DATA IN THIS EXERCISE below:

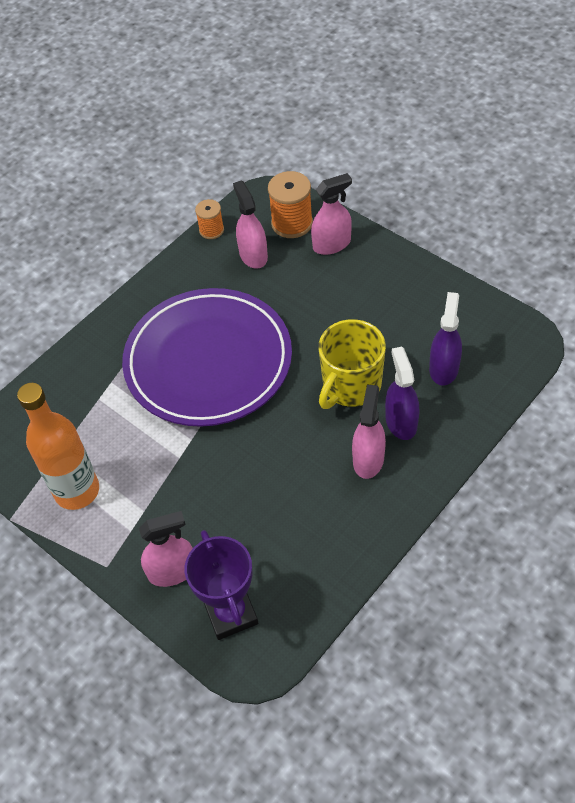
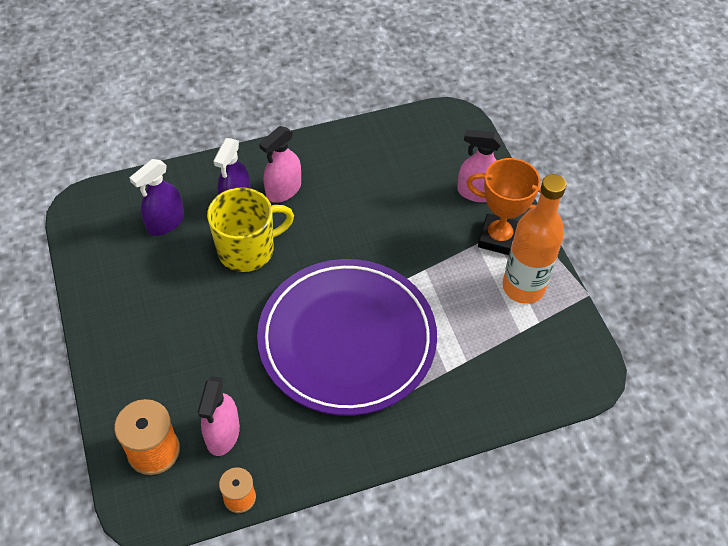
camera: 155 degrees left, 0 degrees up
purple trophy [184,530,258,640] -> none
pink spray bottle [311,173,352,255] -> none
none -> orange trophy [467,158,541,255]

End of DATA IN THIS EXERCISE.
DATA IN THIS EXERCISE below:

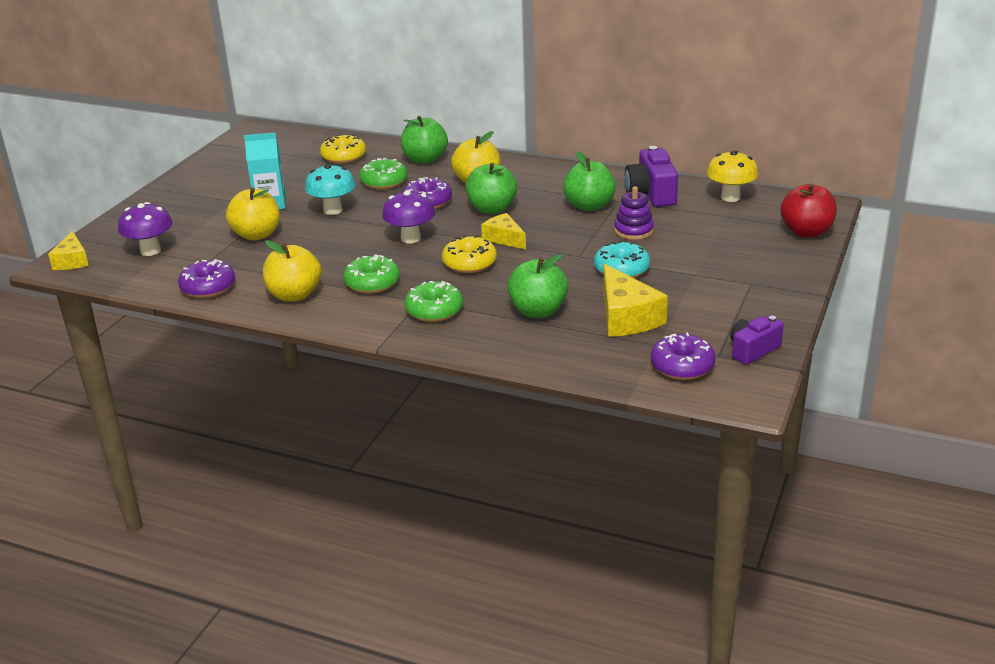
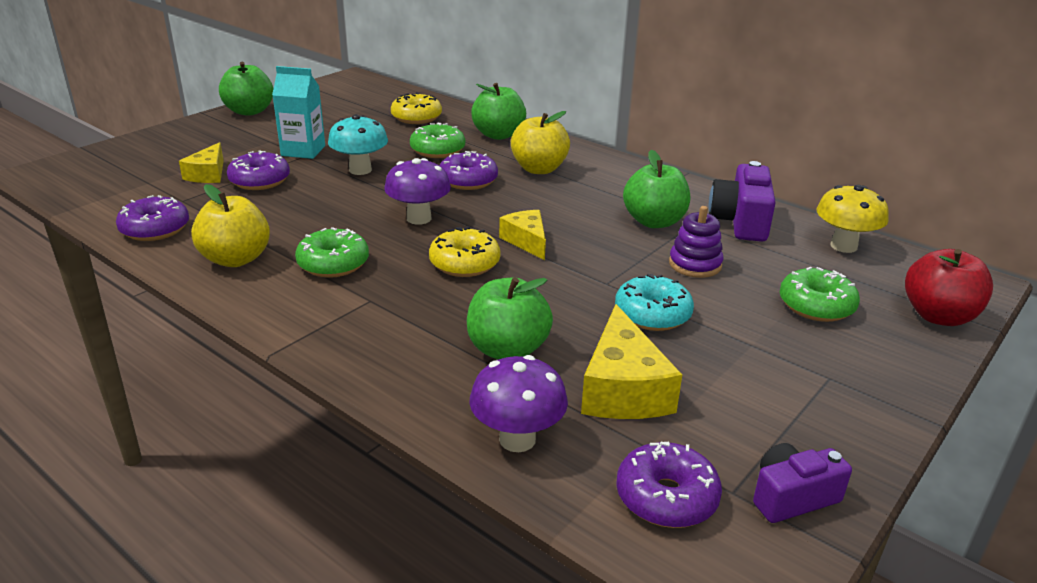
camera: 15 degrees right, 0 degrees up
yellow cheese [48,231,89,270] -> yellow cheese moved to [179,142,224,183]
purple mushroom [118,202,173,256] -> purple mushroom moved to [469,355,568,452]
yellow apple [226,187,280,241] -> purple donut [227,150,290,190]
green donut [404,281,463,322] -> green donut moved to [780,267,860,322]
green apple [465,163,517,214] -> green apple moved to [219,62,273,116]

End of DATA IN THIS EXERCISE.

■ **TASK DIRECTIONS**
Go through the listing above and write out exactly the lines starting with the one holding "camera: 155 degrees left, 0 degrees up" and running through the one holding "none -> orange trophy [467,158,541,255]", ends included, and no others.

■ **EXERCISE ANSWER**
camera: 155 degrees left, 0 degrees up
purple trophy [184,530,258,640] -> none
pink spray bottle [311,173,352,255] -> none
none -> orange trophy [467,158,541,255]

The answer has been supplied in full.